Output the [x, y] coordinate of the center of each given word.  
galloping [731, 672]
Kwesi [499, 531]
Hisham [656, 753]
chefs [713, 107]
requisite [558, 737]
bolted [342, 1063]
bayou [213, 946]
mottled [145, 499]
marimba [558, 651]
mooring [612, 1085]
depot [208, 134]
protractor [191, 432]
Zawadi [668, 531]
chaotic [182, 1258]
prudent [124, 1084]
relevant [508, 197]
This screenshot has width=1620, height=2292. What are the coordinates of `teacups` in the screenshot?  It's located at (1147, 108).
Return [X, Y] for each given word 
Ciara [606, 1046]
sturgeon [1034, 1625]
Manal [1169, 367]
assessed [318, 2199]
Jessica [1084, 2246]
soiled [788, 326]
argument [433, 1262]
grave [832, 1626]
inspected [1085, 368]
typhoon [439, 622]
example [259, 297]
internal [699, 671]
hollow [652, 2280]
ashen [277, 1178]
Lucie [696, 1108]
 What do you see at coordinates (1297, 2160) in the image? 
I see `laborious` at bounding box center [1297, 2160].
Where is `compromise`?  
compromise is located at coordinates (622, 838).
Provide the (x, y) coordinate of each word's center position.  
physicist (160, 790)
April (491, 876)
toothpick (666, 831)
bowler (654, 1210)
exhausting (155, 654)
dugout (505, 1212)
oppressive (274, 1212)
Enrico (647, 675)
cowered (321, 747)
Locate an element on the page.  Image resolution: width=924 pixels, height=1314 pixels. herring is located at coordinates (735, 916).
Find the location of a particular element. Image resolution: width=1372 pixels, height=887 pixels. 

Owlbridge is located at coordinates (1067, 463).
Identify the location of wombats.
·····
EXERCISE BRIEF = Gather every line above that contains the word "located", and copy each of those lines out in full.

ANSWER =
This screenshot has width=1620, height=2292. What are the coordinates of `teacups` in the screenshot?  It's located at (1147, 108).
compromise is located at coordinates (622, 838).
Locate an element on the page.  Image resolution: width=924 pixels, height=1314 pixels. herring is located at coordinates (735, 916).
Owlbridge is located at coordinates (1067, 463).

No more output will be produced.